> INSTRUCTIONS TO FOLLOW:
Could the entries below be transcribed word for word, with the pictures omitted?

> SUPPLIED RECORDS:
_____

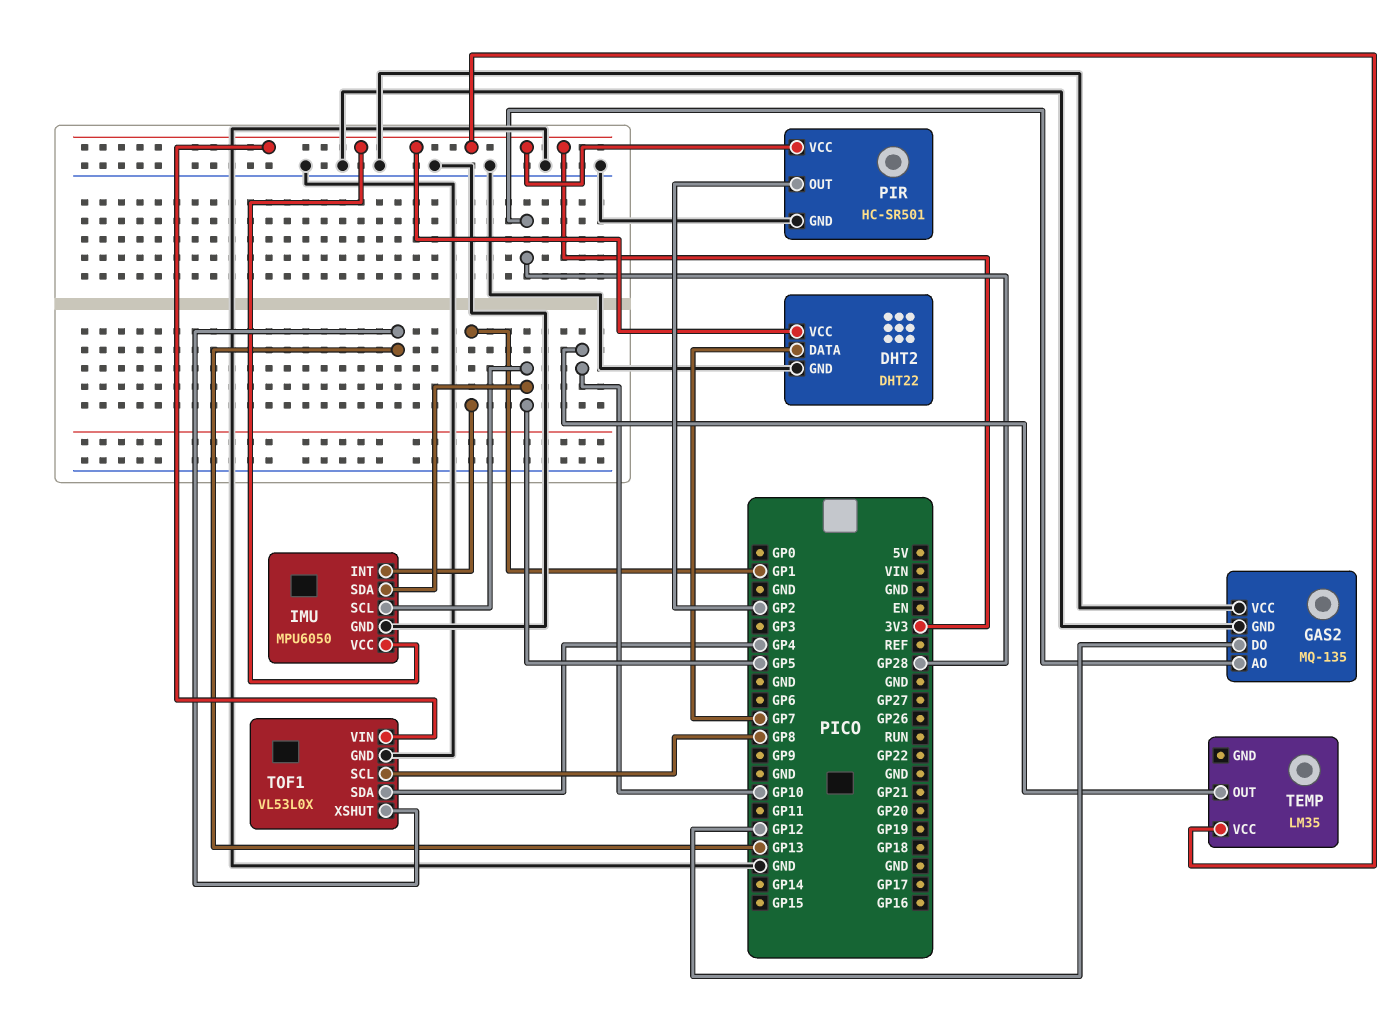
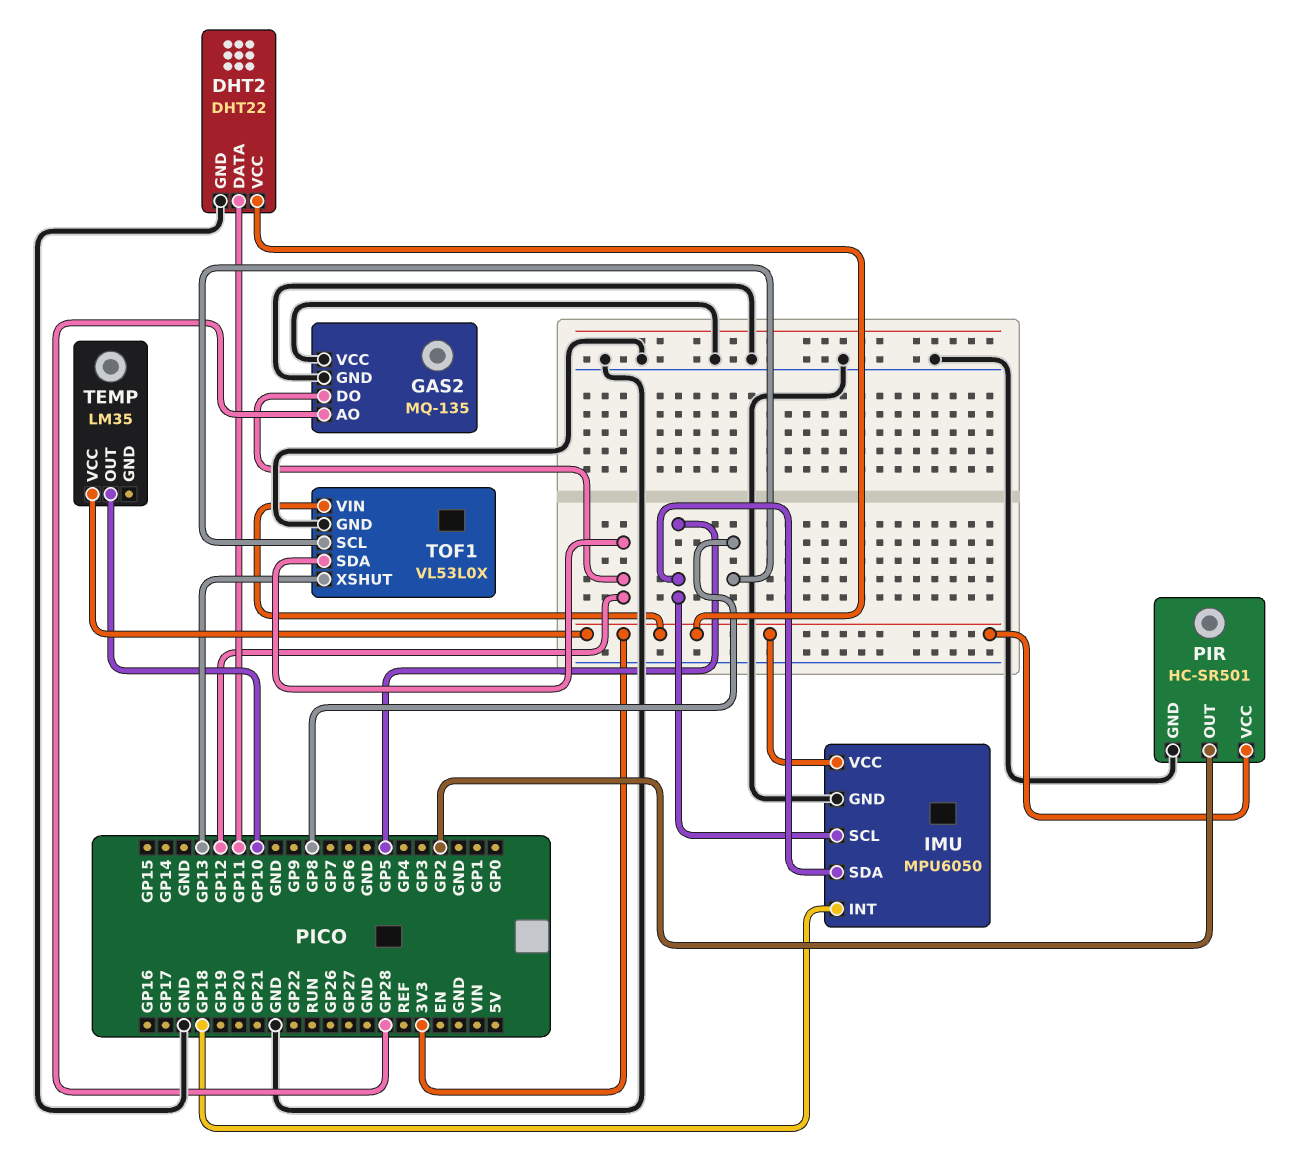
DHT2 pin DATA: GP7 -> GP11
IMU pin INT: GP1 -> GP18
TOF1 pin SDA: GP4 -> GP12

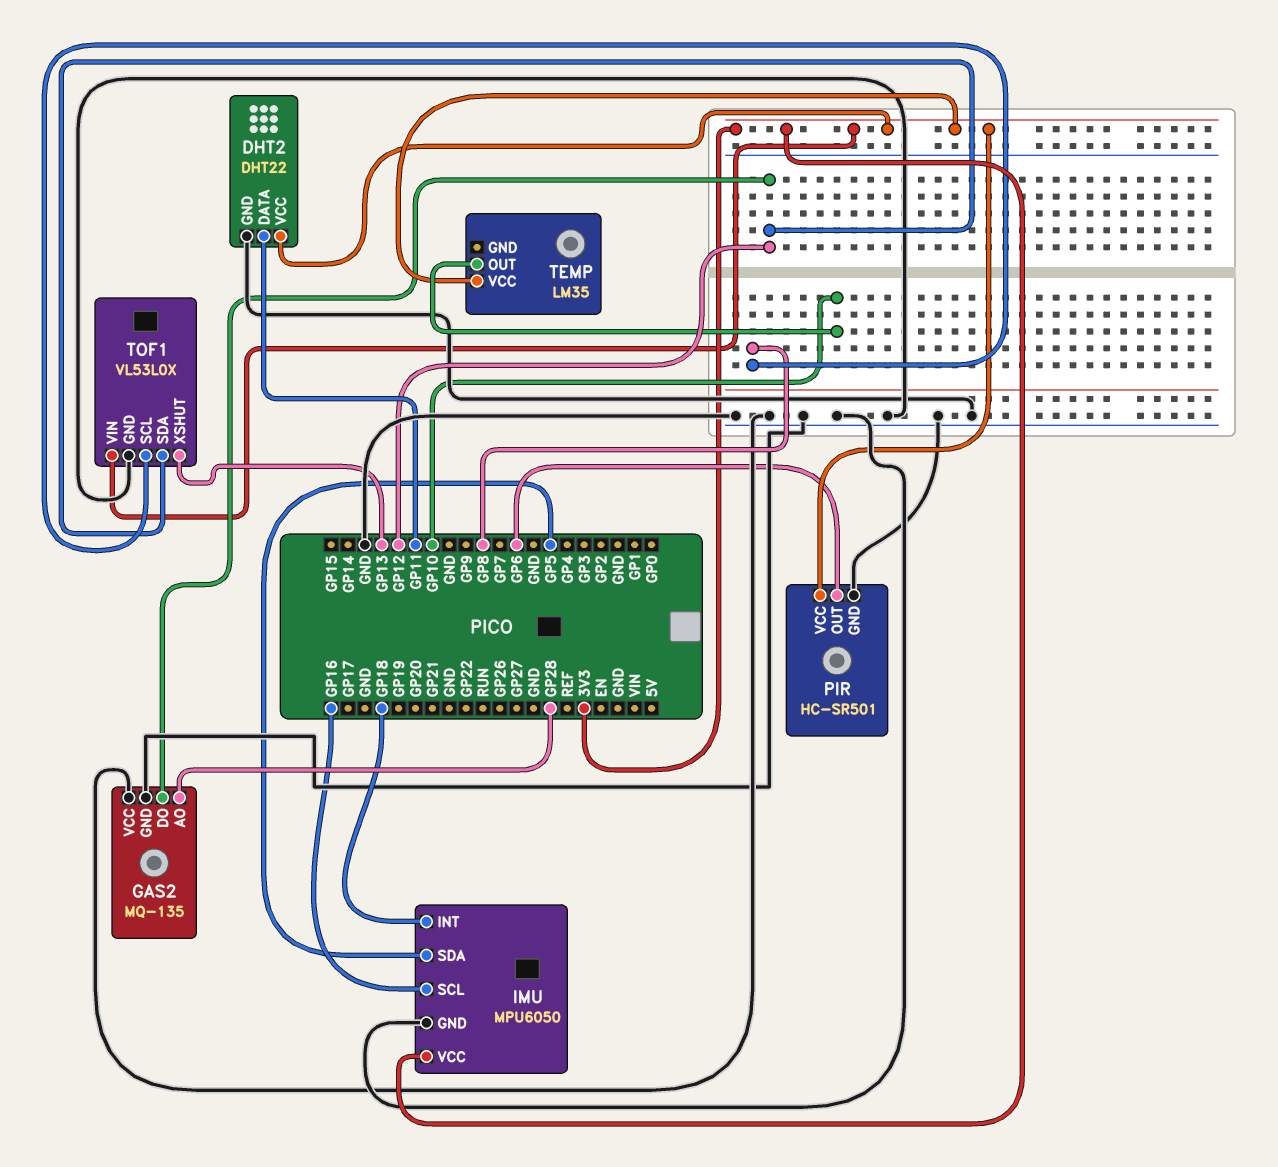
IMU pin SCL: GP5 -> GP16
PIR pin OUT: GP2 -> GP6

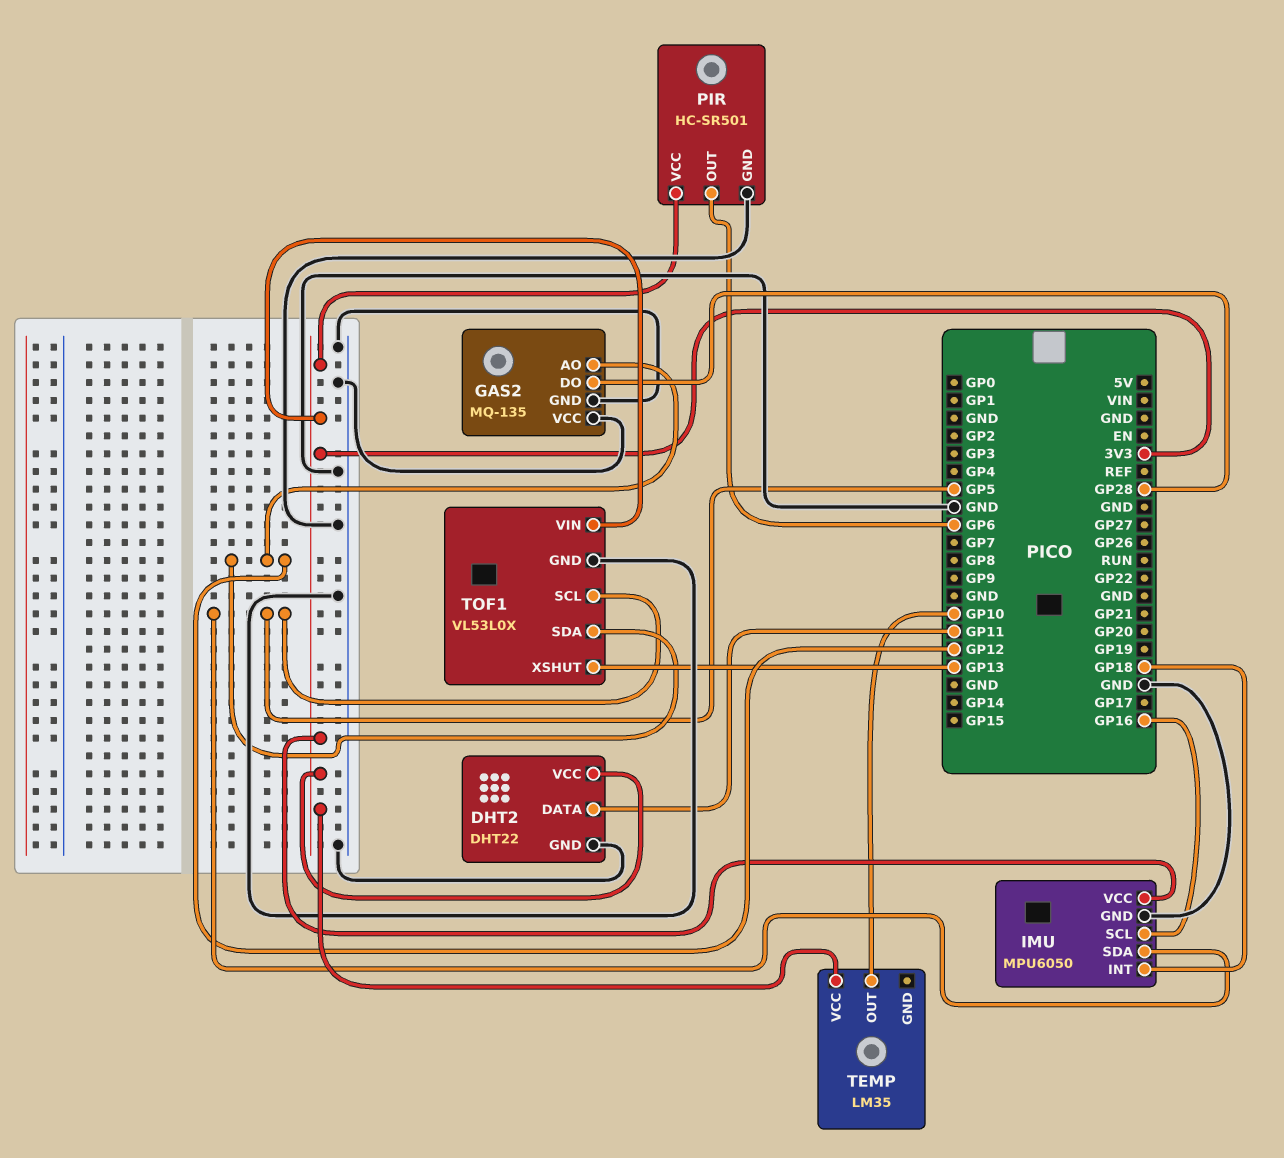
GAS2 pin AO: GP28 -> GP12
GAS2 pin DO: GP12 -> GP28
TOF1 pin SCL: GP8 -> GP5

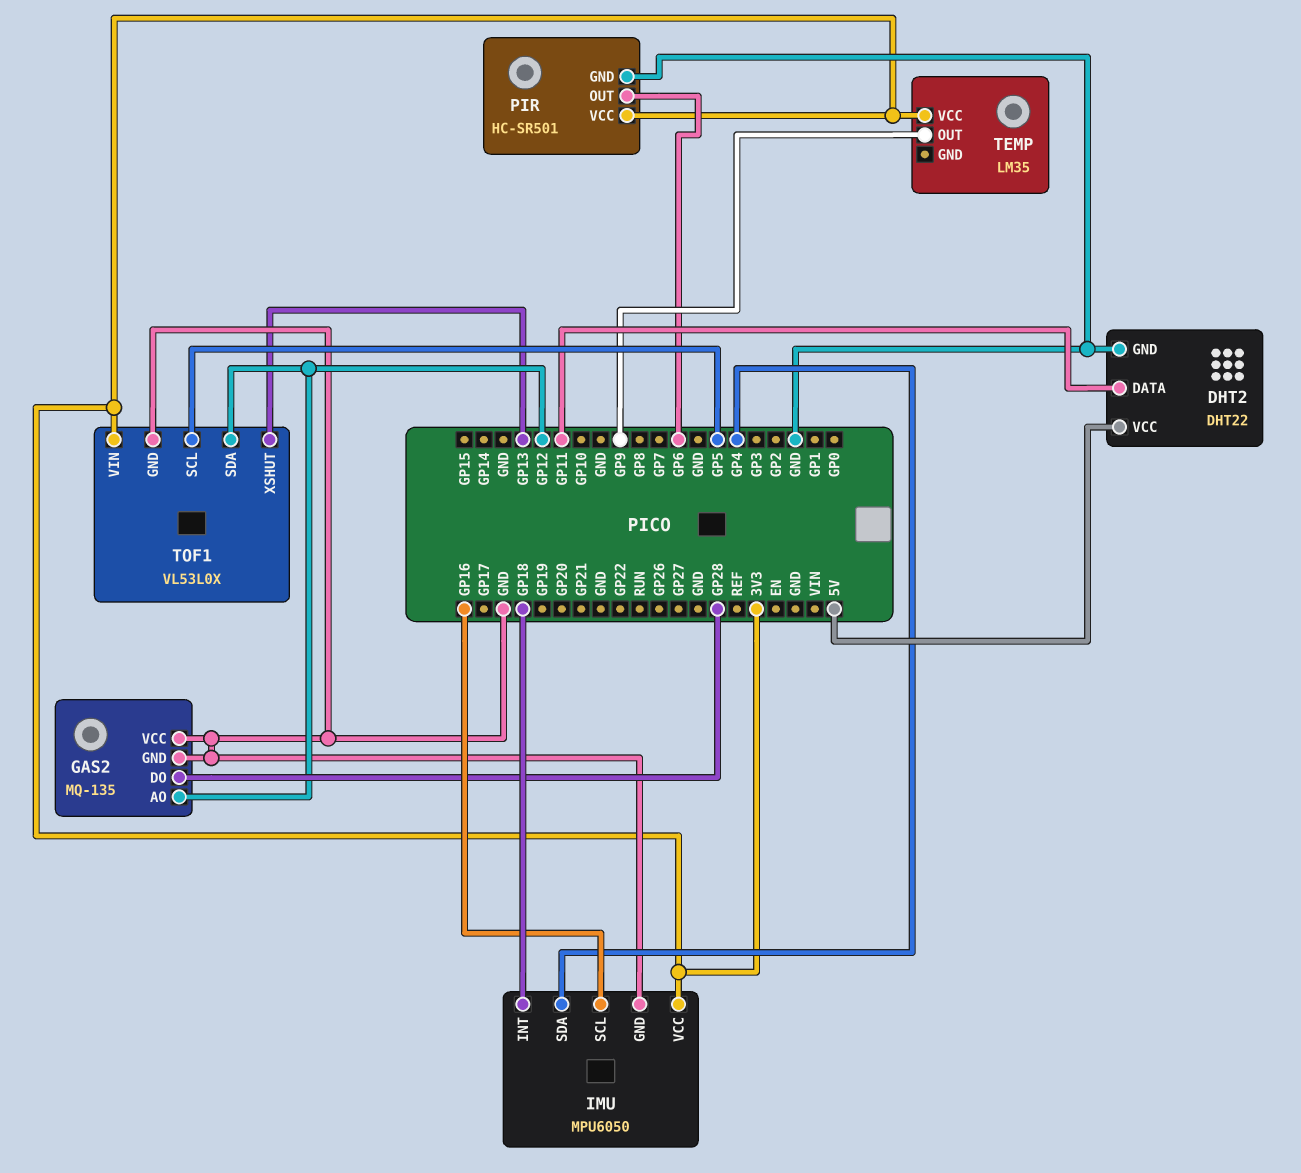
DHT2 pin VCC: 3V3 -> 5V
IMU pin SDA: GP5 -> GP4
TEMP pin OUT: GP10 -> GP9

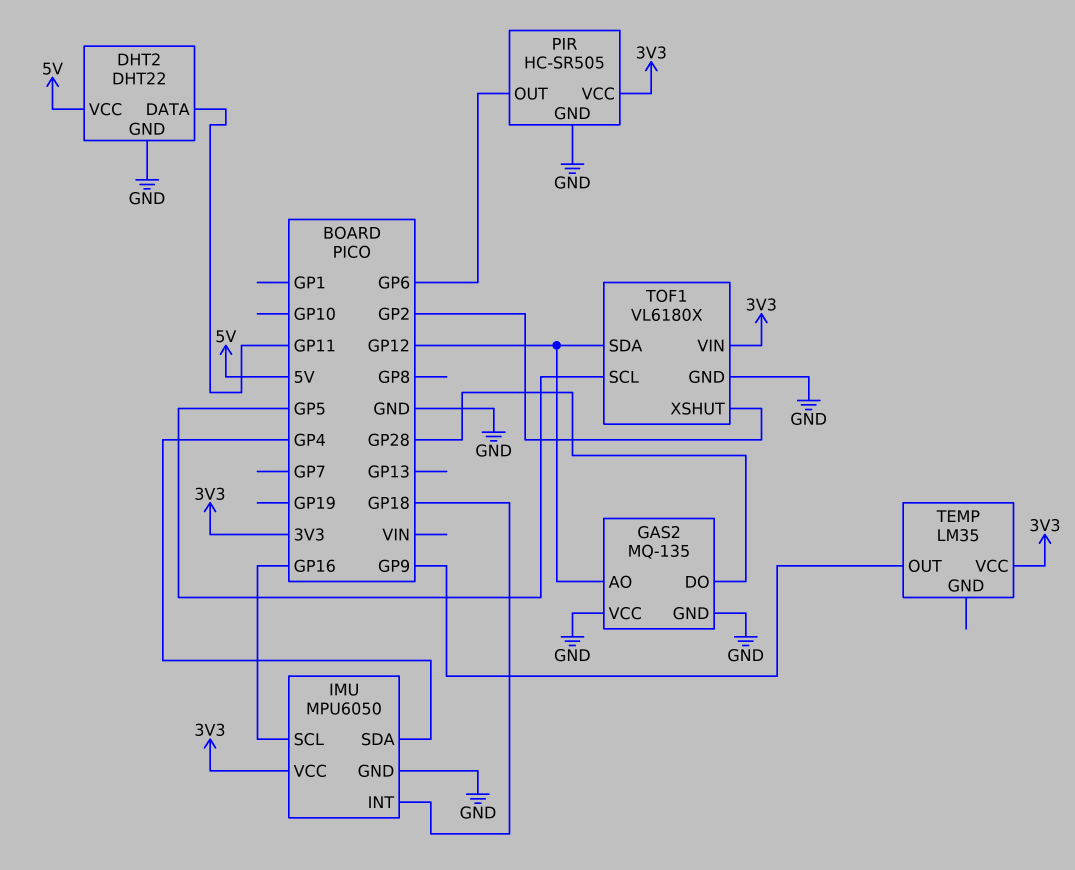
PIR: HC-SR501 -> HC-SR505
TOF1: VL53L0X -> VL6180X
TOF1 pin XSHUT: GP13 -> GP2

_____

> OUTPUT BELOW:
DHT2 pin DATA: GP7 -> GP11
IMU pin INT: GP1 -> GP18
TOF1 pin SDA: GP4 -> GP12

IMU pin SCL: GP5 -> GP16
PIR pin OUT: GP2 -> GP6

GAS2 pin AO: GP28 -> GP12
GAS2 pin DO: GP12 -> GP28
TOF1 pin SCL: GP8 -> GP5

DHT2 pin VCC: 3V3 -> 5V
IMU pin SDA: GP5 -> GP4
TEMP pin OUT: GP10 -> GP9

PIR: HC-SR501 -> HC-SR505
TOF1: VL53L0X -> VL6180X
TOF1 pin XSHUT: GP13 -> GP2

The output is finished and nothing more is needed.